> _Supplied material_
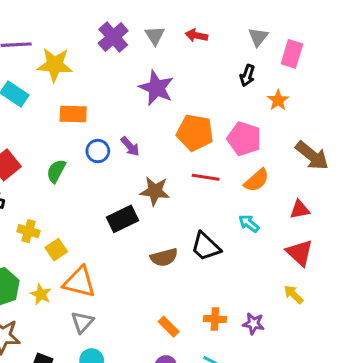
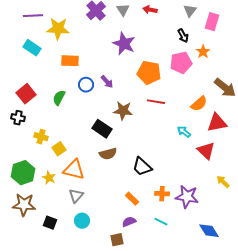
black arrow: (247, 76) -> (183, 36), turned -48
pink pentagon: (244, 139) -> (181, 63), moved, turned -30
orange semicircle: (257, 180) -> (199, 104), moved
red triangle: (300, 210) -> (217, 123), size x1.5
black rectangle: (122, 219) -> (102, 129), turned 60
black trapezoid: (206, 247) -> (142, 167), moved
red triangle: (300, 253) -> (206, 151), moved
brown semicircle: (164, 257) -> (108, 154), moved
yellow arrow: (294, 294) -> (223, 182), moved
purple star: (253, 324) -> (187, 197), size x1.6

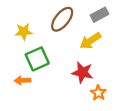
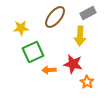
yellow arrow: (90, 41) -> (80, 36), turned -54
orange arrow: (22, 80) -> (49, 70), moved

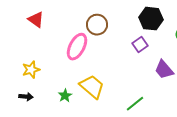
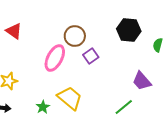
purple square: (140, 45) -> (91, 56), moved
green line: (135, 104) -> (124, 107), moved

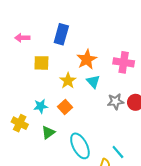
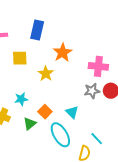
pink cross: (124, 62) -> (98, 66), moved
cyan triangle: (93, 82) -> (72, 112), moved
orange square: (65, 107) -> (45, 112), moved

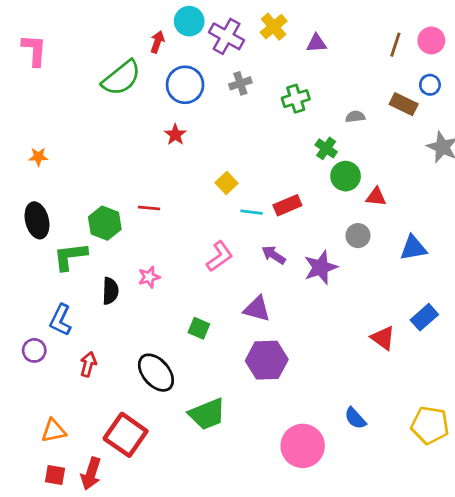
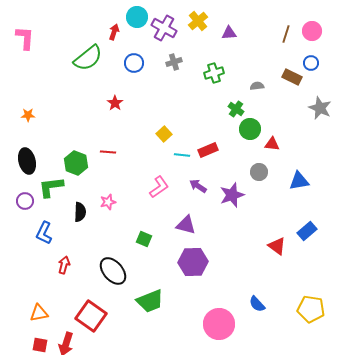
blue circle: (185, 85) -> (134, 63), size x0.7
red star: (175, 135) -> (115, 103), moved
purple circle: (34, 350) -> (25, 201), moved

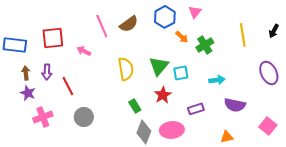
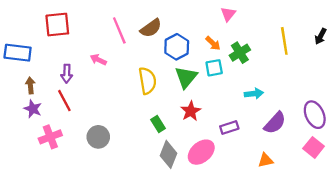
blue hexagon: (165, 17) -> (177, 47), moved
red square: (53, 38) -> (57, 25), moved
purple arrow: (47, 72) -> (67, 74), moved
cyan square: (181, 73) -> (214, 68), moved
purple ellipse: (269, 73) -> (315, 115), moved
red line: (68, 86) -> (64, 101), moved
purple semicircle: (235, 105) -> (275, 123), turned -60
pink ellipse: (172, 130) -> (201, 152), turned -35

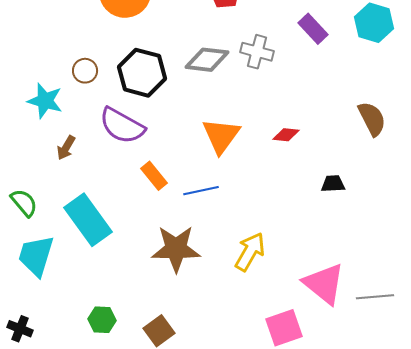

> _Assignment_
Each entry above should come back word for word, and no picture should come with it.

> _Answer to this exercise_
black arrow: (247, 76) -> (183, 36), turned -48
pink pentagon: (244, 139) -> (181, 63), moved, turned -30
orange semicircle: (257, 180) -> (199, 104), moved
red triangle: (300, 210) -> (217, 123), size x1.5
black rectangle: (122, 219) -> (102, 129), turned 60
black trapezoid: (206, 247) -> (142, 167), moved
red triangle: (300, 253) -> (206, 151), moved
brown semicircle: (164, 257) -> (108, 154), moved
yellow arrow: (294, 294) -> (223, 182), moved
purple star: (253, 324) -> (187, 197), size x1.6

yellow arrow: (90, 41) -> (80, 36), turned -54
orange arrow: (22, 80) -> (49, 70), moved

purple square: (140, 45) -> (91, 56), moved
green line: (135, 104) -> (124, 107), moved

pink cross: (124, 62) -> (98, 66), moved
cyan triangle: (93, 82) -> (72, 112), moved
orange square: (65, 107) -> (45, 112), moved

blue circle: (185, 85) -> (134, 63), size x0.7
red star: (175, 135) -> (115, 103), moved
purple circle: (34, 350) -> (25, 201), moved

blue hexagon: (165, 17) -> (177, 47), moved
red square: (53, 38) -> (57, 25), moved
purple arrow: (47, 72) -> (67, 74), moved
cyan square: (181, 73) -> (214, 68), moved
purple ellipse: (269, 73) -> (315, 115), moved
red line: (68, 86) -> (64, 101), moved
purple semicircle: (235, 105) -> (275, 123), turned -60
pink ellipse: (172, 130) -> (201, 152), turned -35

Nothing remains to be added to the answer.